Exercise:
What is the number of lines below that include "none"? Give that number alone.

Records supplied:
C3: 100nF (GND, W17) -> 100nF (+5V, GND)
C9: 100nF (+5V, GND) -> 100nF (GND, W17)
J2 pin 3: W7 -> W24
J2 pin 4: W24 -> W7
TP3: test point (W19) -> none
---
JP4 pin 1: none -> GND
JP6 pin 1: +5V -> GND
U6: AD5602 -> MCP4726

Response box:
2